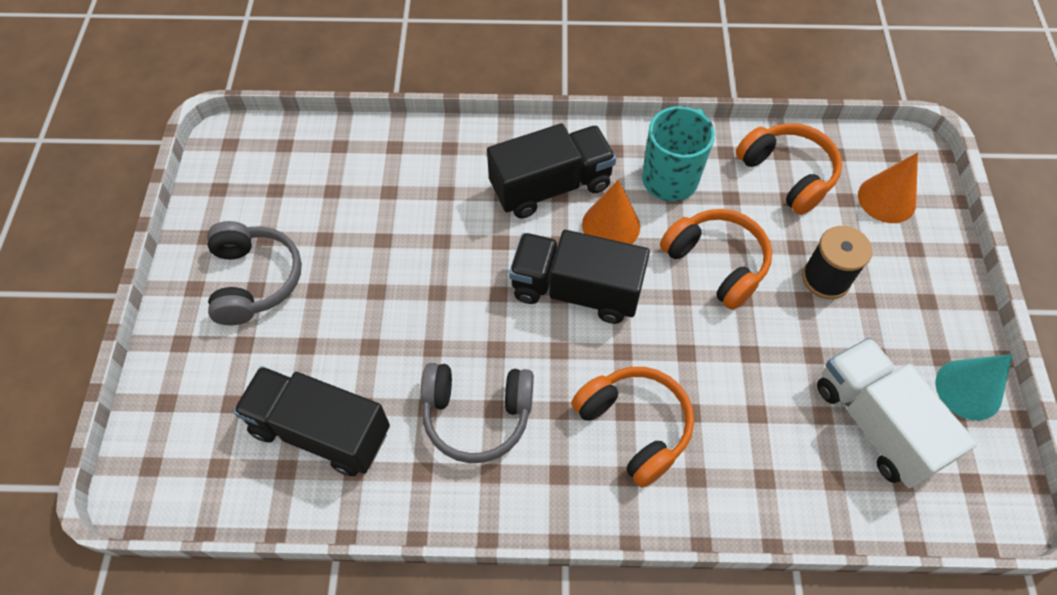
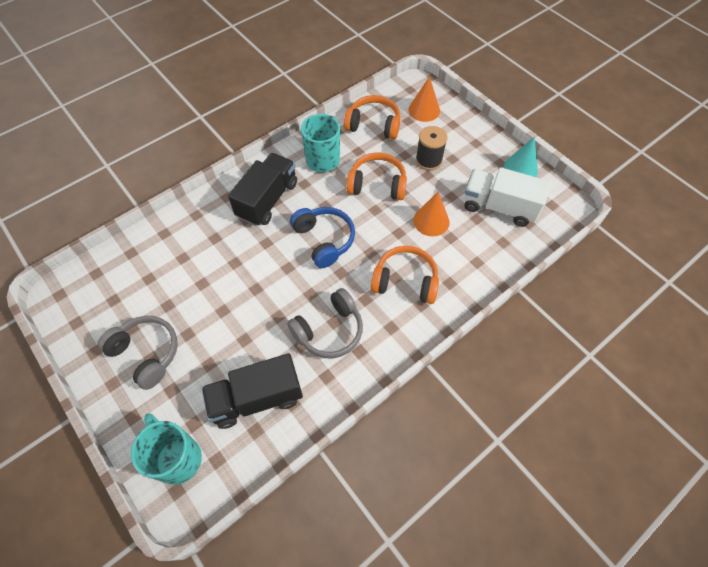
camera: 40 degrees left, 0 degrees up
(183, 430) = (178, 458): none -> turquoise mug
(576, 290) = (324, 240): black truck -> blue headphones
(611, 225) = (314, 199): orange cone -> orange cone (431, 221)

§ PROMPT
Keep the pictures out of the copy and return the rest of the data above exactly.

§ ANSWER BOX
camera: 40 degrees left, 0 degrees up
(183, 430) = (178, 458): none -> turquoise mug
(576, 290) = (324, 240): black truck -> blue headphones
(611, 225) = (314, 199): orange cone -> orange cone (431, 221)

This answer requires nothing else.